> [Data supplied]:
+++

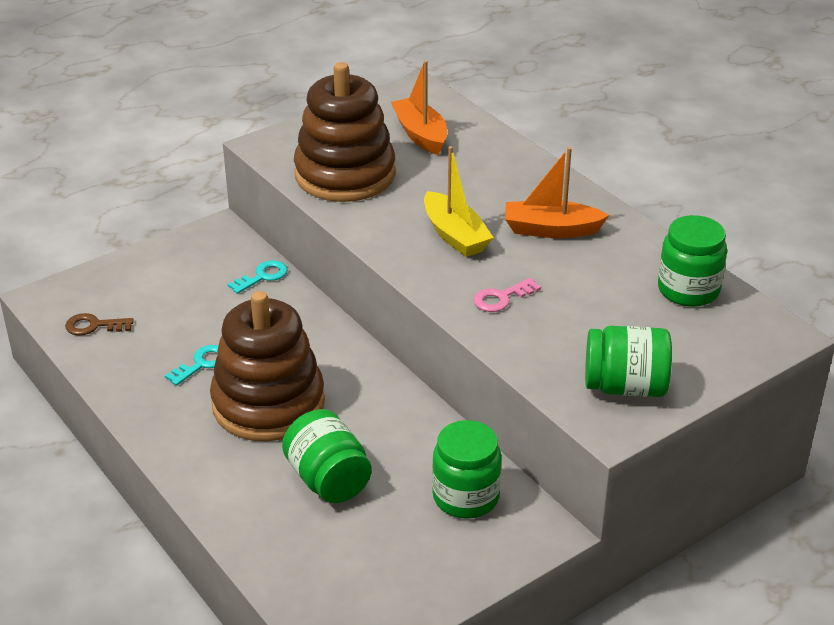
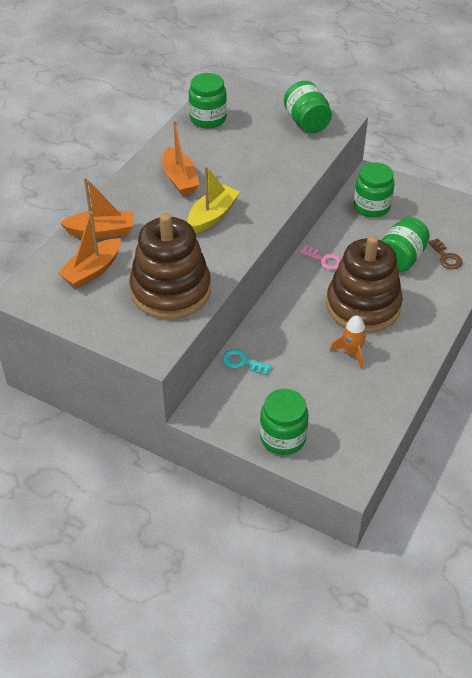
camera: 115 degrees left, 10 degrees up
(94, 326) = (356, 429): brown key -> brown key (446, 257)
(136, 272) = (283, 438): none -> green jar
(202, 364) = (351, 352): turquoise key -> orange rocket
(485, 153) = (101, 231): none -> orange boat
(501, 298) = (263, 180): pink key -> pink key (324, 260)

+++

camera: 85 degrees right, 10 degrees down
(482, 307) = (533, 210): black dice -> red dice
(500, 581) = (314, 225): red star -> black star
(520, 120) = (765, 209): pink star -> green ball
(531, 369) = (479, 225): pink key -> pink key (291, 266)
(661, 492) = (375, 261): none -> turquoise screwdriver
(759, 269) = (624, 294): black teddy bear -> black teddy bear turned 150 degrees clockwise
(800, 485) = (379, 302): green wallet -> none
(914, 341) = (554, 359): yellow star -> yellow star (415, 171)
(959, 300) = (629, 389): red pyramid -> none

+++

> [What to work on]:
Only one stretch of the entries above is wanted: the lines from the one containing "(661, 492) = (375, 261): none" through the one containing "(959, 300) = (629, 389): red pyramid -> none". Please reproduce it exactly.

> [Response area]:
(661, 492) = (375, 261): none -> turquoise screwdriver
(759, 269) = (624, 294): black teddy bear -> black teddy bear turned 150 degrees clockwise
(800, 485) = (379, 302): green wallet -> none
(914, 341) = (554, 359): yellow star -> yellow star (415, 171)
(959, 300) = (629, 389): red pyramid -> none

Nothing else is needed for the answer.